● Task description
Write out only the final part of the records below. It begins with the line that contains "grey 1x1 brick" and ends with the last line.

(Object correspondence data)
= Beginning of Section =

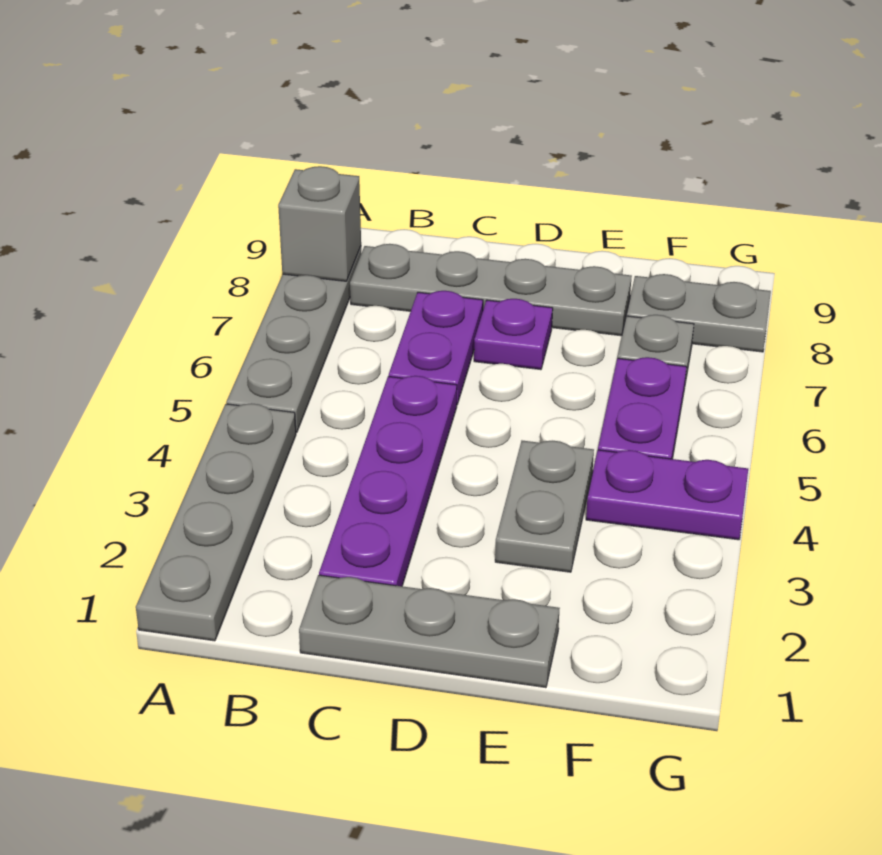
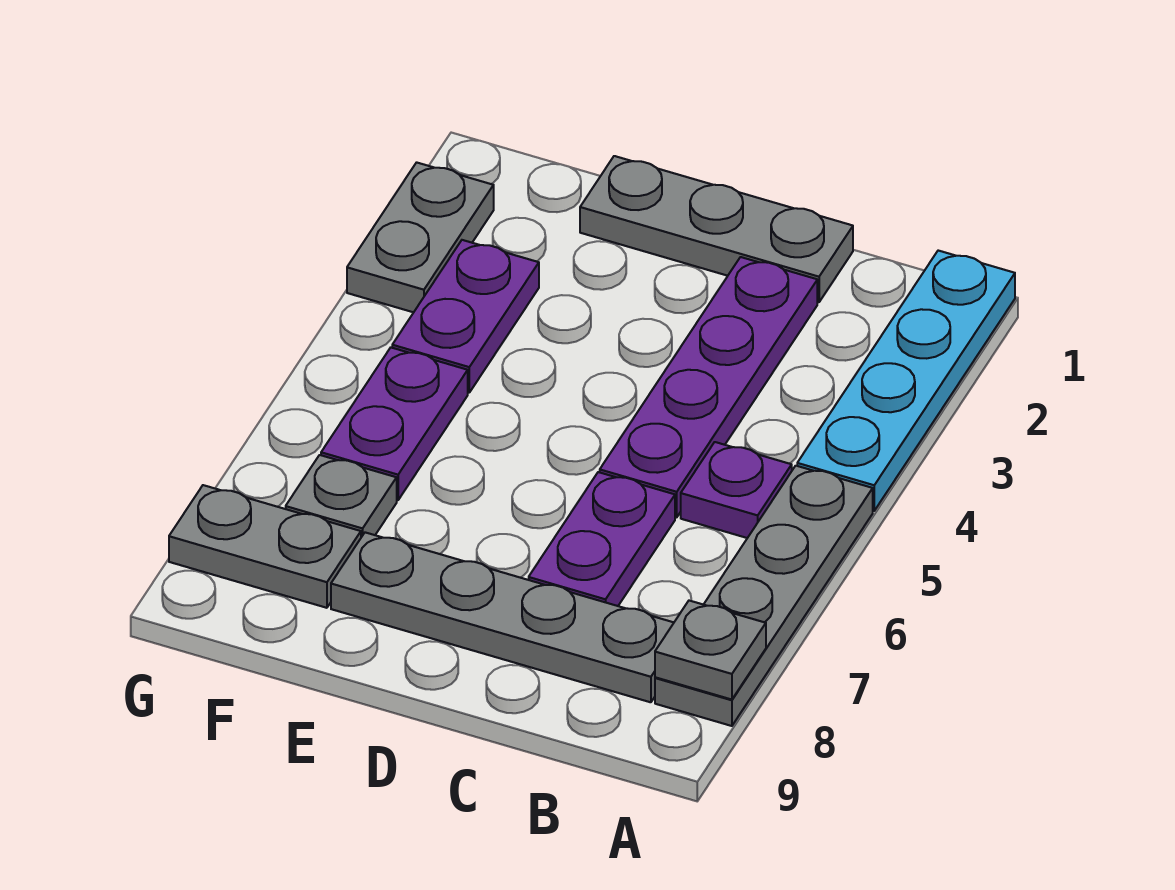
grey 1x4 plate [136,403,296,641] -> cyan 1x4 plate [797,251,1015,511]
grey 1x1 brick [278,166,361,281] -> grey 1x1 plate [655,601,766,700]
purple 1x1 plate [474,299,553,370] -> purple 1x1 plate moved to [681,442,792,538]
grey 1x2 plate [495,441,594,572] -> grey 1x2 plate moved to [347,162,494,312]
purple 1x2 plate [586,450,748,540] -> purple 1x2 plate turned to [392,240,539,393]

= End of Section =

● Solution for this exercise
grey 1x1 brick [278,166,361,281] -> grey 1x1 plate [655,601,766,700]
purple 1x1 plate [474,299,553,370] -> purple 1x1 plate moved to [681,442,792,538]
grey 1x2 plate [495,441,594,572] -> grey 1x2 plate moved to [347,162,494,312]
purple 1x2 plate [586,450,748,540] -> purple 1x2 plate turned to [392,240,539,393]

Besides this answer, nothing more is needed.